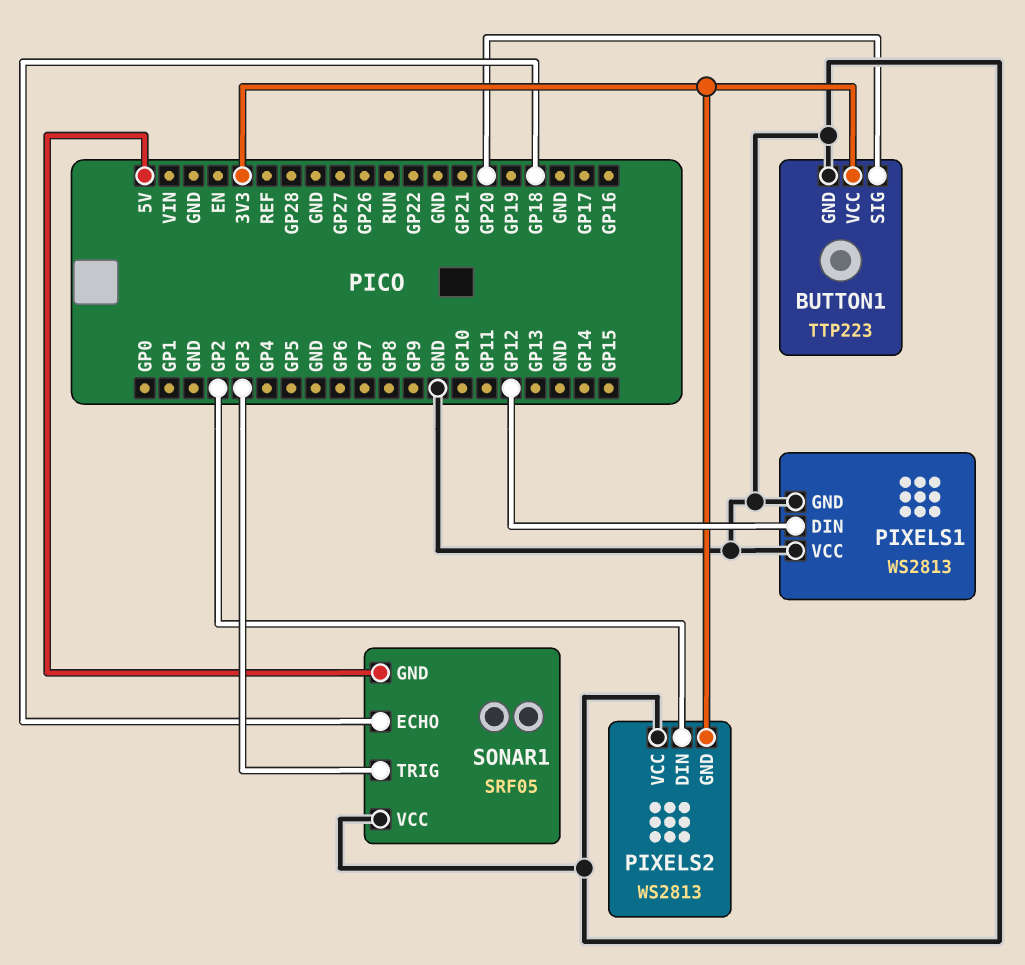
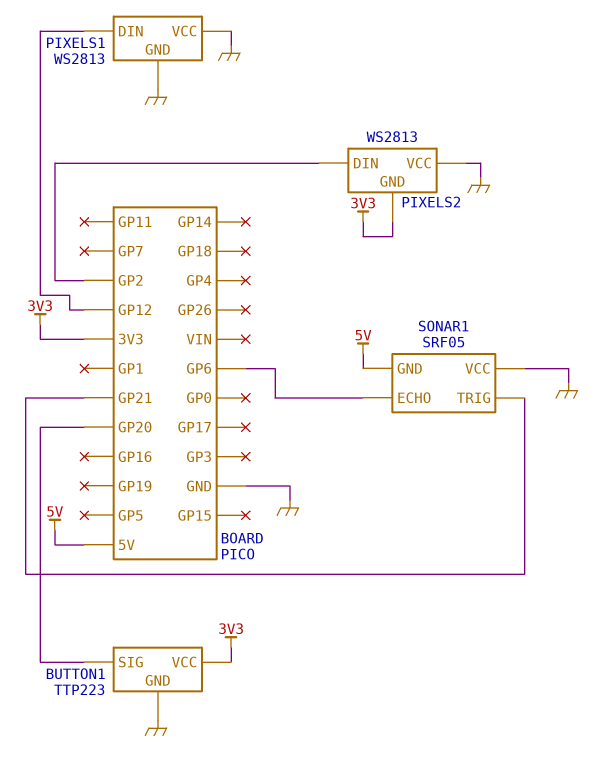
SONAR1 pin ECHO: GP18 -> GP6
SONAR1 pin TRIG: GP3 -> GP21

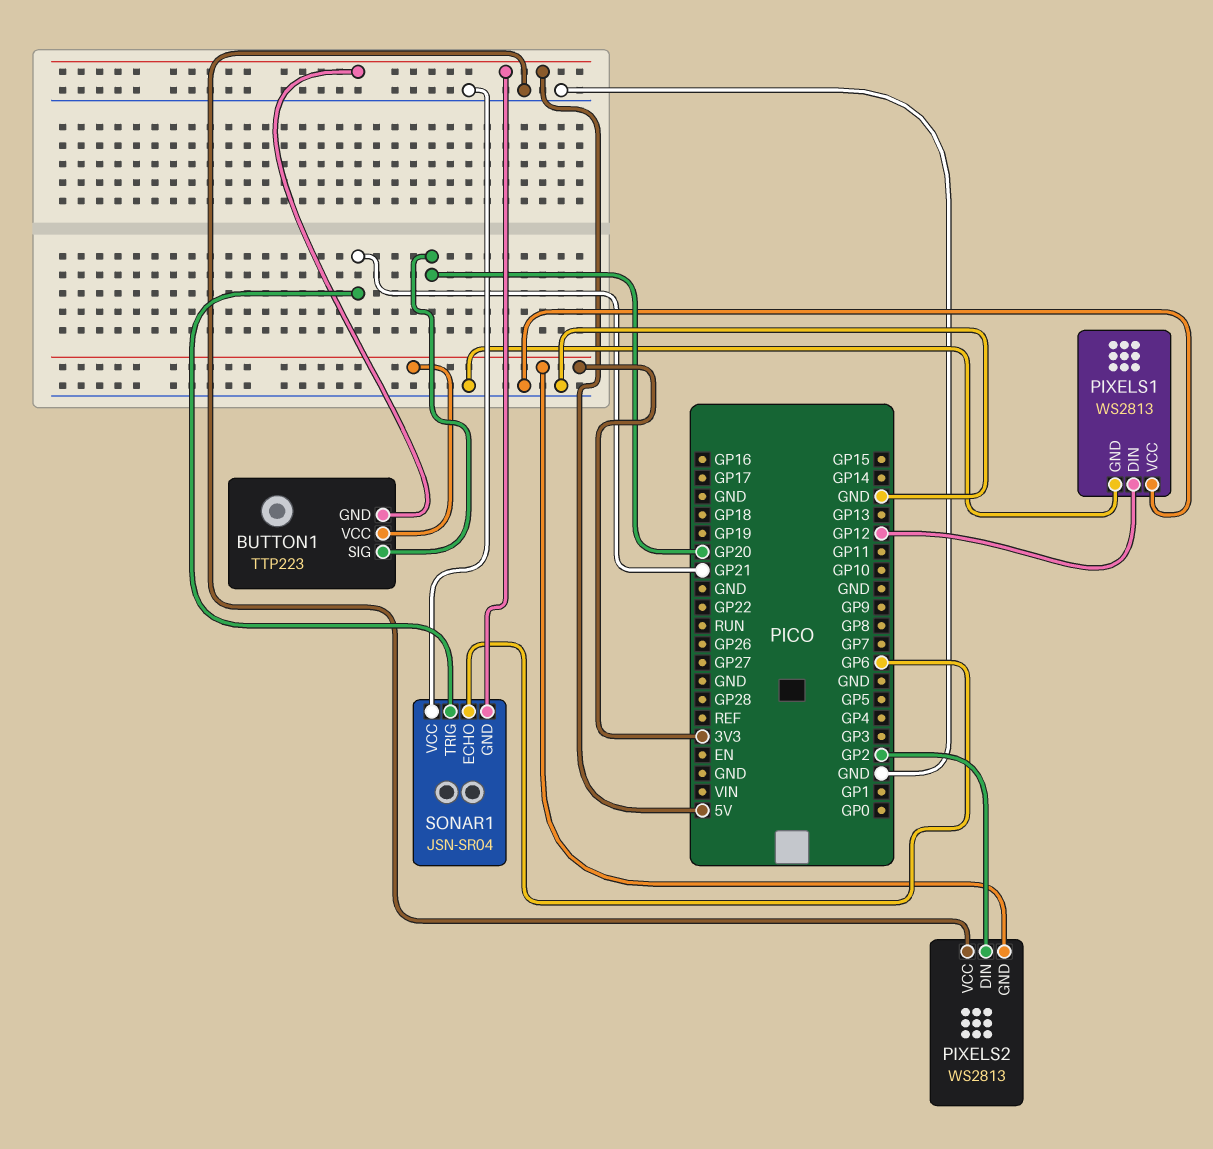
BUTTON1 pin GND: GND -> 5V
SONAR1: SRF05 -> JSN-SR04

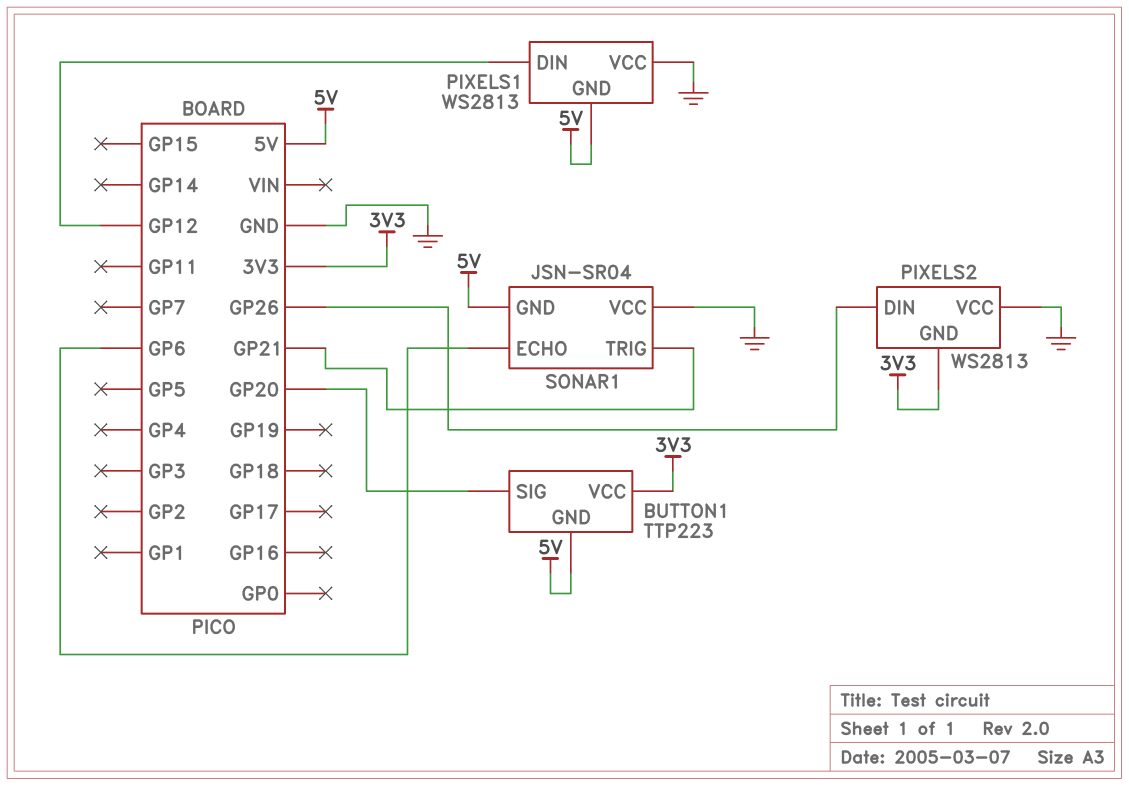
PIXELS1 pin GND: GND -> 5V
PIXELS2 pin DIN: GP2 -> GP26

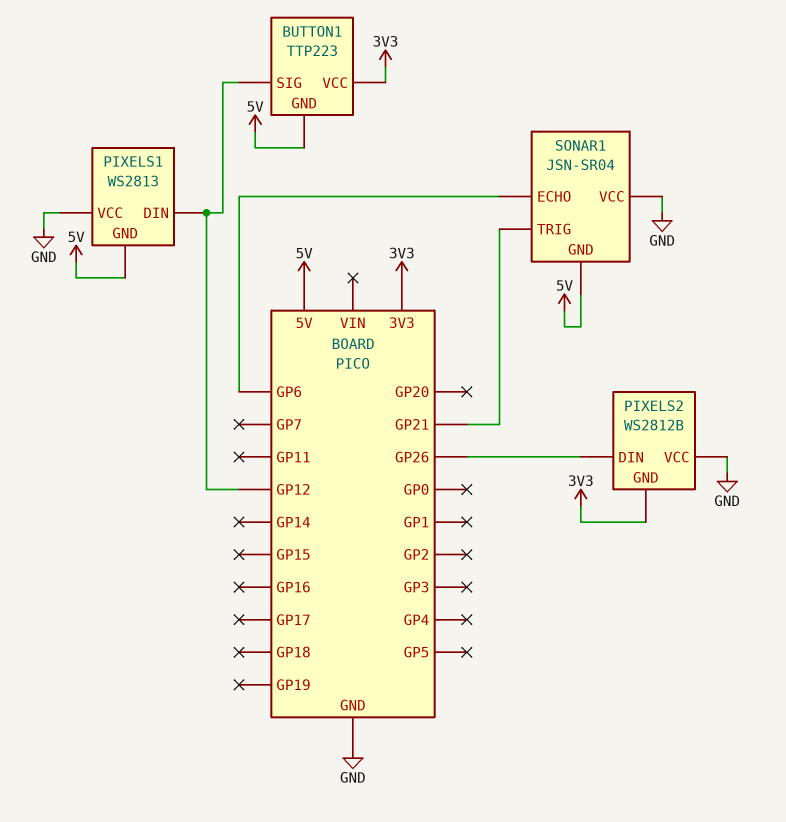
BUTTON1 pin SIG: GP20 -> GP12
PIXELS2: WS2813 -> WS2812B

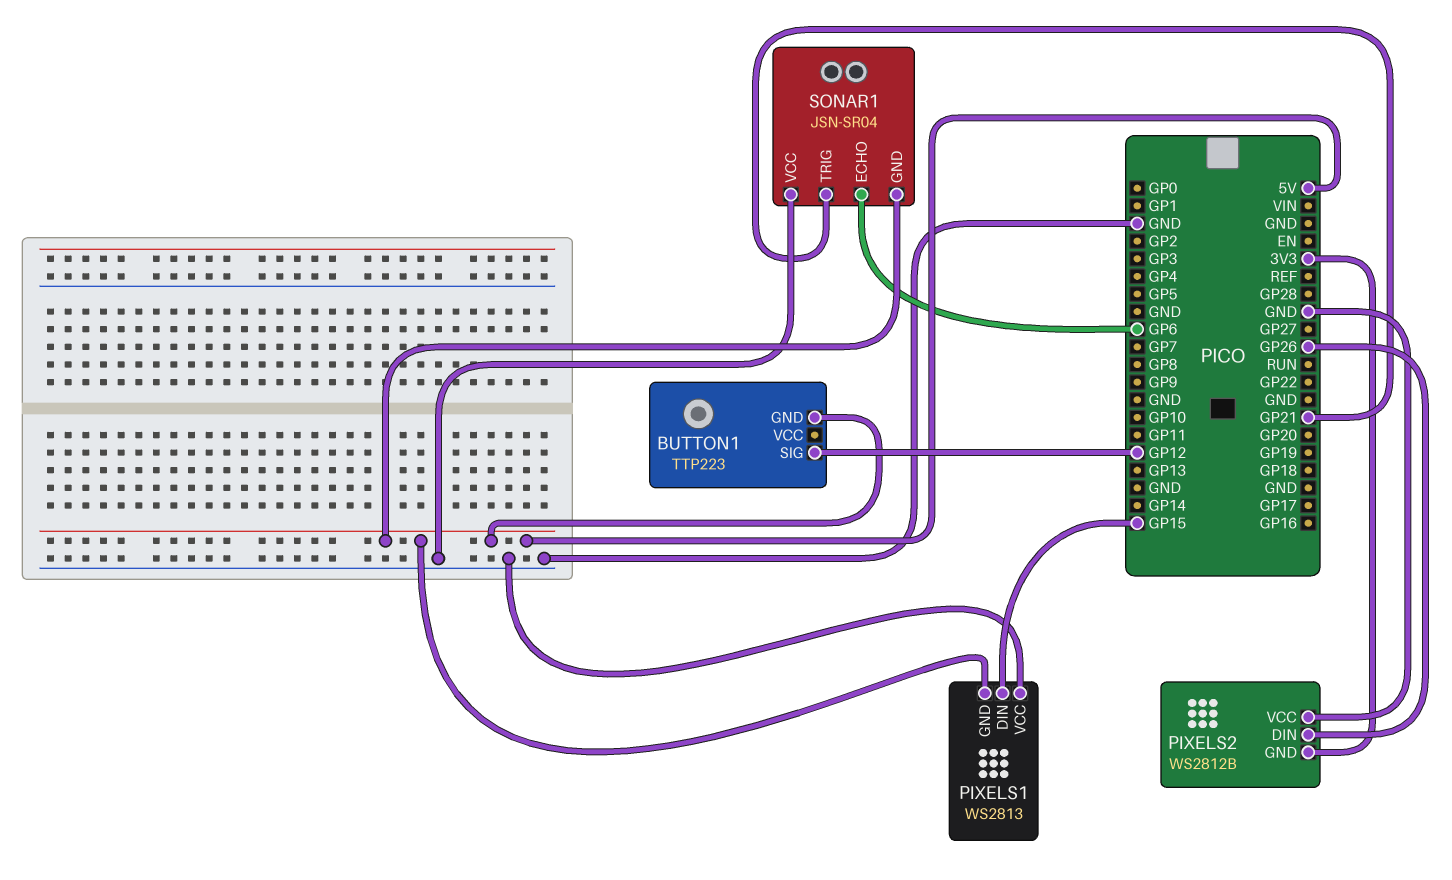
BUTTON1 pin VCC: 3V3 -> none
PIXELS1 pin DIN: GP12 -> GP15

» **What you have to do**: Only the pictures are to be dropped; all other material above must be repeated exactly.

» **Final answer**:
SONAR1 pin ECHO: GP18 -> GP6
SONAR1 pin TRIG: GP3 -> GP21

BUTTON1 pin GND: GND -> 5V
SONAR1: SRF05 -> JSN-SR04

PIXELS1 pin GND: GND -> 5V
PIXELS2 pin DIN: GP2 -> GP26

BUTTON1 pin SIG: GP20 -> GP12
PIXELS2: WS2813 -> WS2812B

BUTTON1 pin VCC: 3V3 -> none
PIXELS1 pin DIN: GP12 -> GP15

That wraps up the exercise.